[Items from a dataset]
○ ○ ○ ○ ○ ○ ○

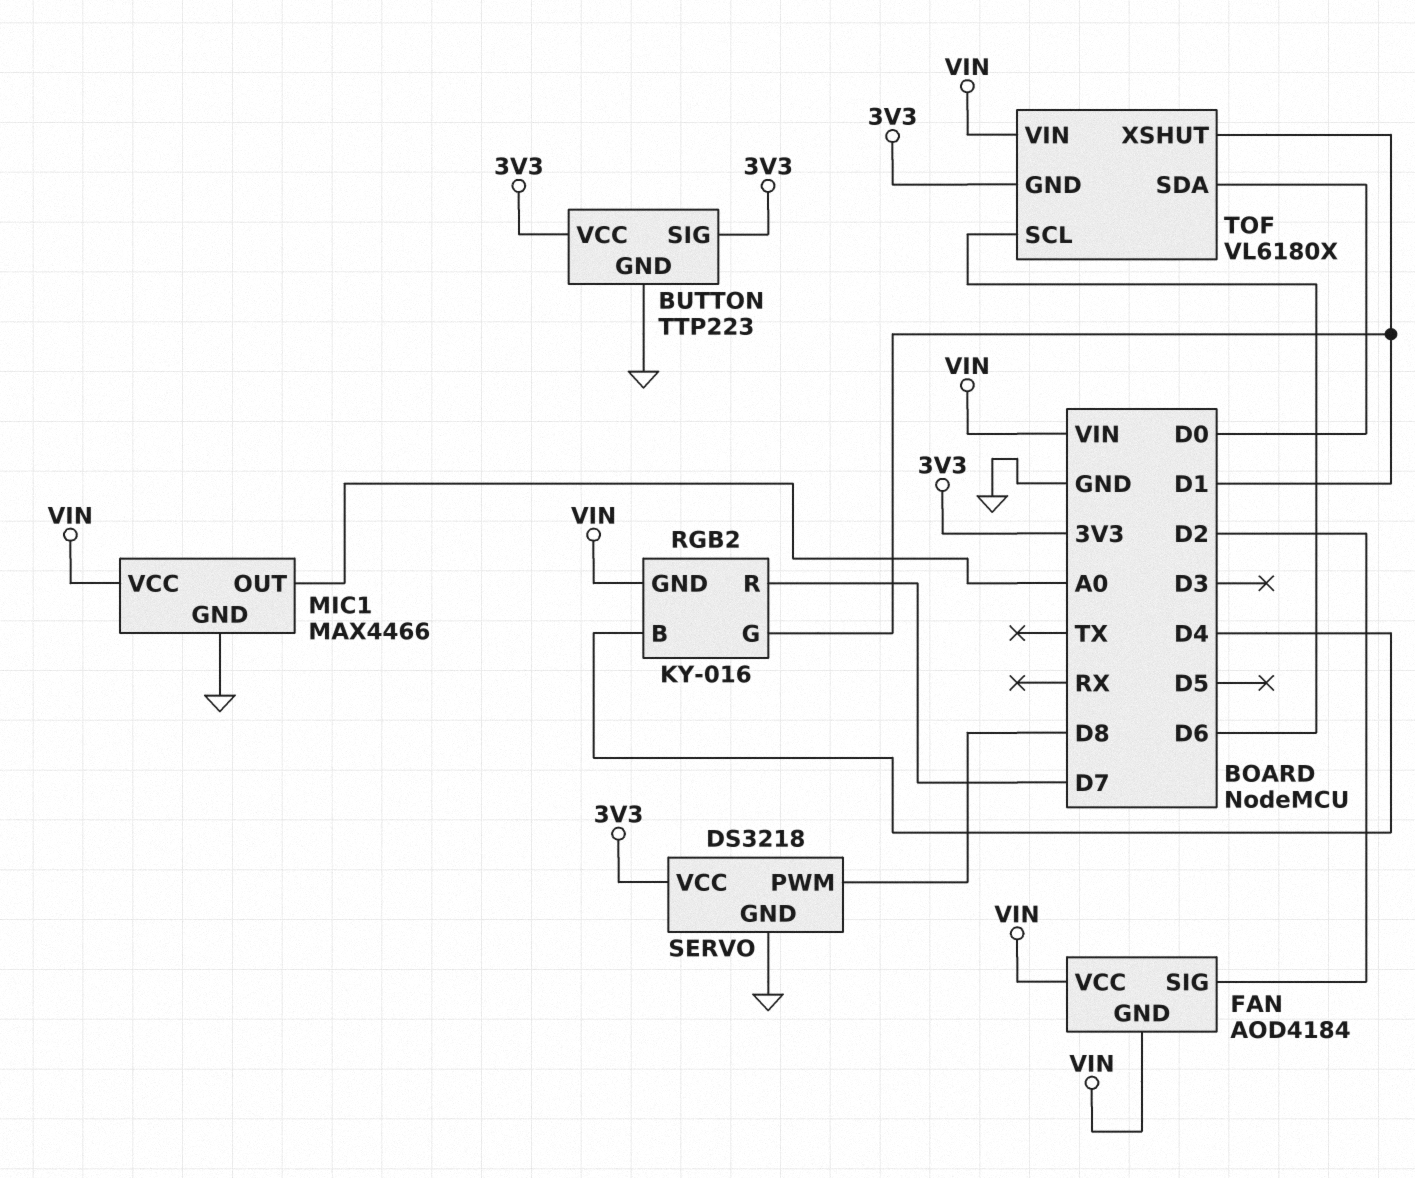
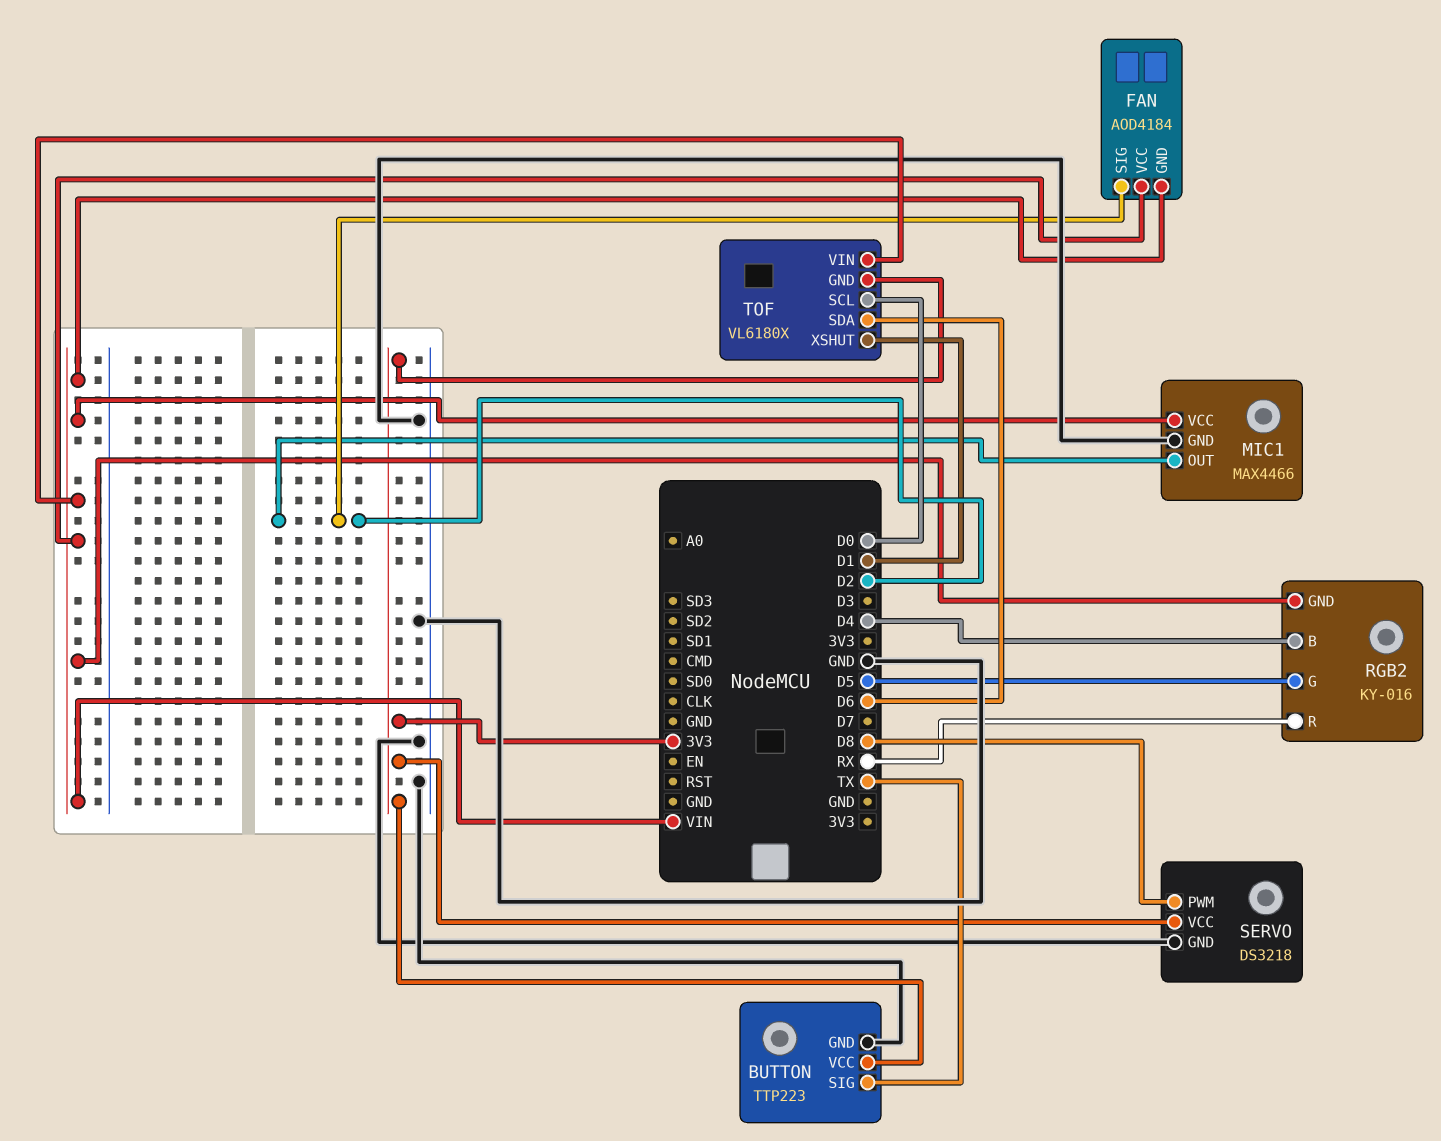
BUTTON pin SIG: 3V3 -> TX
MIC1 pin OUT: A0 -> D2
RGB2 pin G: D1 -> D5
RGB2 pin R: D7 -> RX
TOF pin SCL: D6 -> D0
TOF pin SDA: D0 -> D6

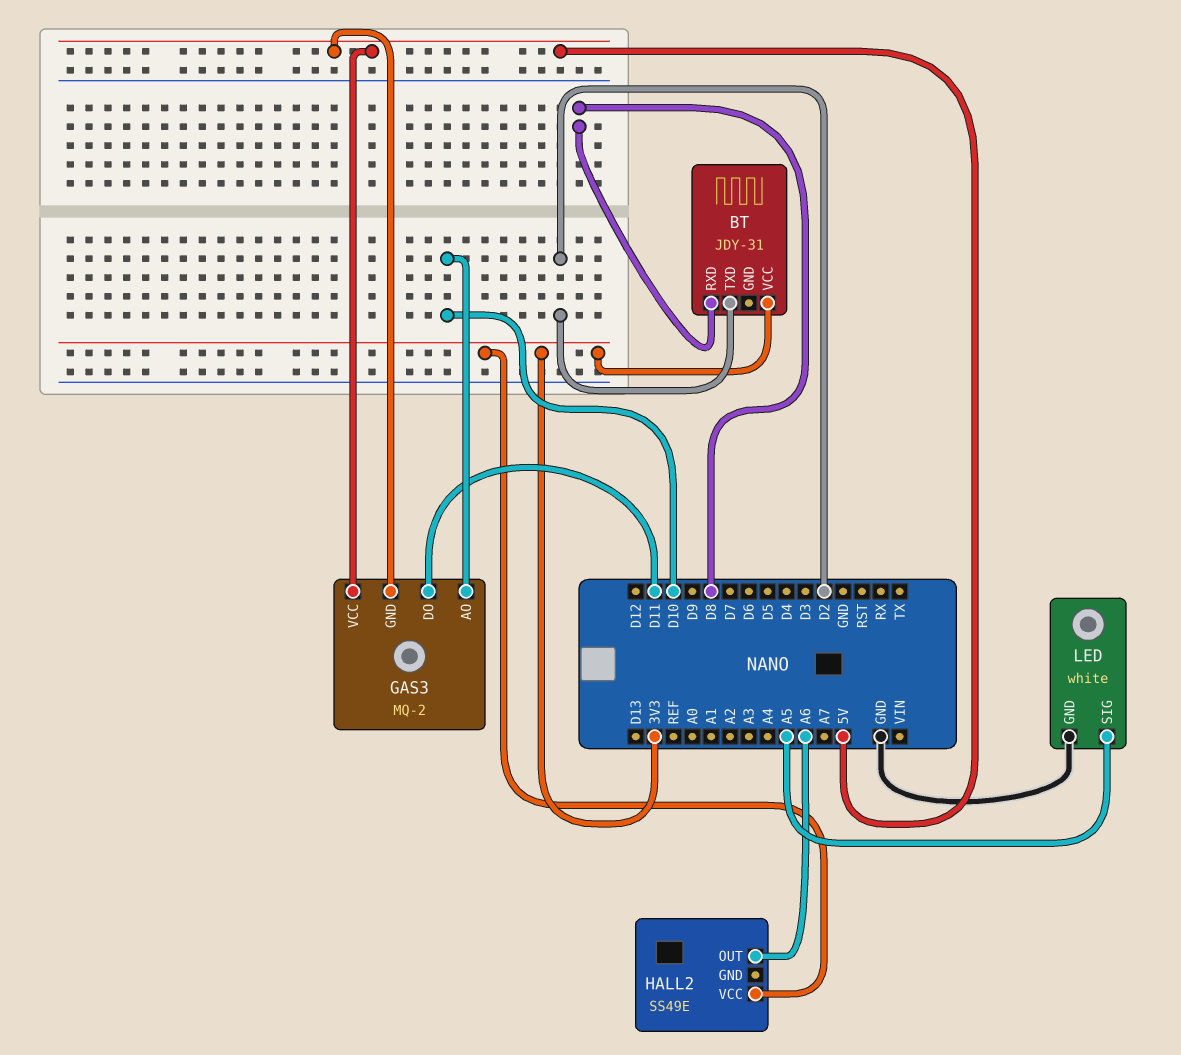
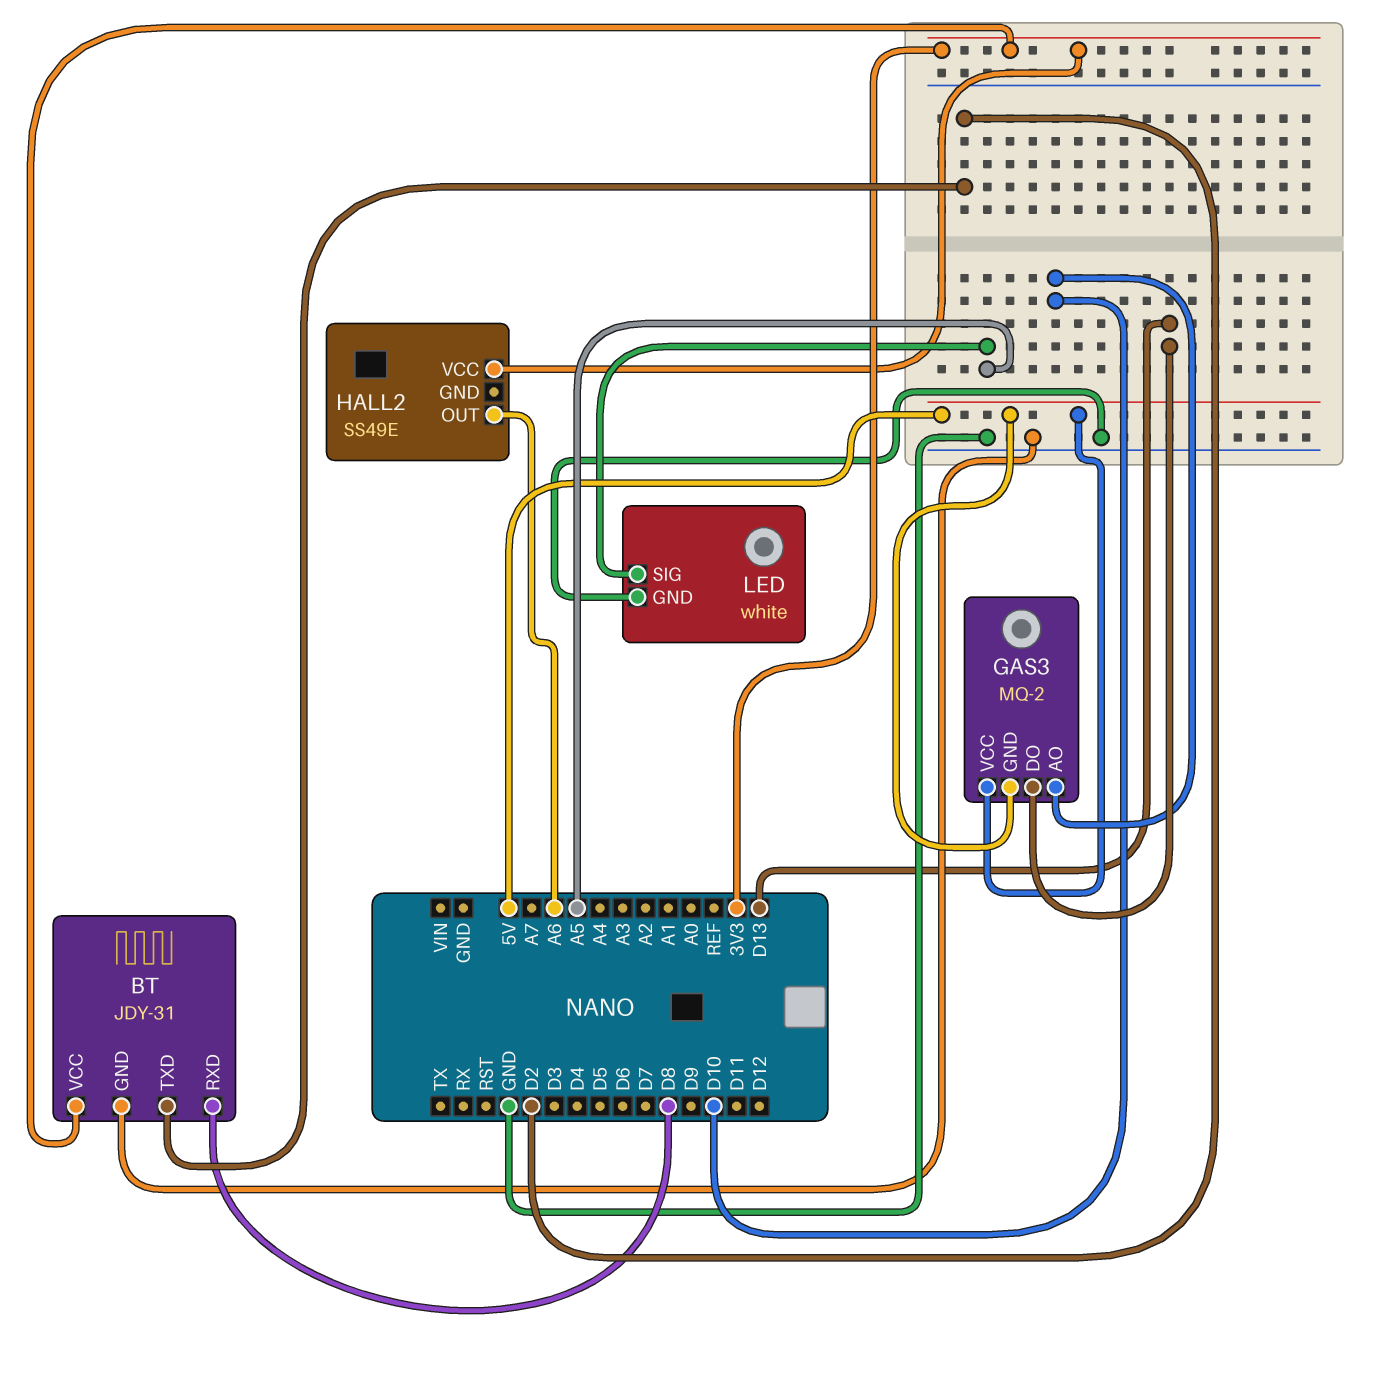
BT pin GND: none -> GND
GAS3 pin DO: D11 -> D13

○ ○ ○ ○ ○ ○ ○

[TASK TO COMPLETE] Using the records above, reproduce exactly the lines from the line containing "MIC1 pin OUT: A0 -> D2" through the last line, with both ends kept and no pictures.

[OUTPUT BELOW]
MIC1 pin OUT: A0 -> D2
RGB2 pin G: D1 -> D5
RGB2 pin R: D7 -> RX
TOF pin SCL: D6 -> D0
TOF pin SDA: D0 -> D6

BT pin GND: none -> GND
GAS3 pin DO: D11 -> D13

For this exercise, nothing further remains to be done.